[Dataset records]
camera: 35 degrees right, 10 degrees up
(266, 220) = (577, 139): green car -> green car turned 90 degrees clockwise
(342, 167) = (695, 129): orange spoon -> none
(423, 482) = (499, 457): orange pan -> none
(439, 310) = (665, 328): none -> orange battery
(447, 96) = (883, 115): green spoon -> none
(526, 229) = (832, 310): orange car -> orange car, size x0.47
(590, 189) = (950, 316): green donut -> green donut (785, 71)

§ **WORK TO BE COMPLETED**
Your answer should be the lines from the one containing "(342, 167) = (695, 129): orange spoon -> none" through the end of the records, both included, output exactly and with nothing added.

§ **ANSWER TO THE EXERCISE**
(342, 167) = (695, 129): orange spoon -> none
(423, 482) = (499, 457): orange pan -> none
(439, 310) = (665, 328): none -> orange battery
(447, 96) = (883, 115): green spoon -> none
(526, 229) = (832, 310): orange car -> orange car, size x0.47
(590, 189) = (950, 316): green donut -> green donut (785, 71)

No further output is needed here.